◆ Task:
Could you copy, word for word, only the lines from the one containing "stool: (147, 584) -> (420, 91), removed" through the last line of the records below, both included?

= = =

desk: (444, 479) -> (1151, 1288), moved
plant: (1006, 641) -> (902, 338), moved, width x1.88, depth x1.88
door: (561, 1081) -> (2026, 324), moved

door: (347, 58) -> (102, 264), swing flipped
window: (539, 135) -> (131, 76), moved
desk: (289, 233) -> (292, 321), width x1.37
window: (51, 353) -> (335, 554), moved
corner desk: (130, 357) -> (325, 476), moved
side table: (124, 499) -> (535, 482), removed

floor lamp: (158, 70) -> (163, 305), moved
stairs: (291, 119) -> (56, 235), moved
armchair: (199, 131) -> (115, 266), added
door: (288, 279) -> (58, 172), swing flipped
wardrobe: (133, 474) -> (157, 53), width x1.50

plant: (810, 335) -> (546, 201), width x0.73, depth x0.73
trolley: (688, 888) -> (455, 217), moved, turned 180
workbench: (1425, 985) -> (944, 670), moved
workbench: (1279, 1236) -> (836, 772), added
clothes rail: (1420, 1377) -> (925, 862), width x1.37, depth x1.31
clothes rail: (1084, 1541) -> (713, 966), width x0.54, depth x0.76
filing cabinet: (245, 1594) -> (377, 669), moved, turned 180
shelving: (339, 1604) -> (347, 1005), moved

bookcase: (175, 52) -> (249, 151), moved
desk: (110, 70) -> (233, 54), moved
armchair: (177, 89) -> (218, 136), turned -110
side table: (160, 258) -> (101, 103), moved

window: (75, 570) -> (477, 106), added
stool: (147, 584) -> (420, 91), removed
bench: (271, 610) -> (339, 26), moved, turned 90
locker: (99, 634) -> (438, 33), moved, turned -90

= = =

◆ Written solution:
stool: (147, 584) -> (420, 91), removed
bench: (271, 610) -> (339, 26), moved, turned 90
locker: (99, 634) -> (438, 33), moved, turned -90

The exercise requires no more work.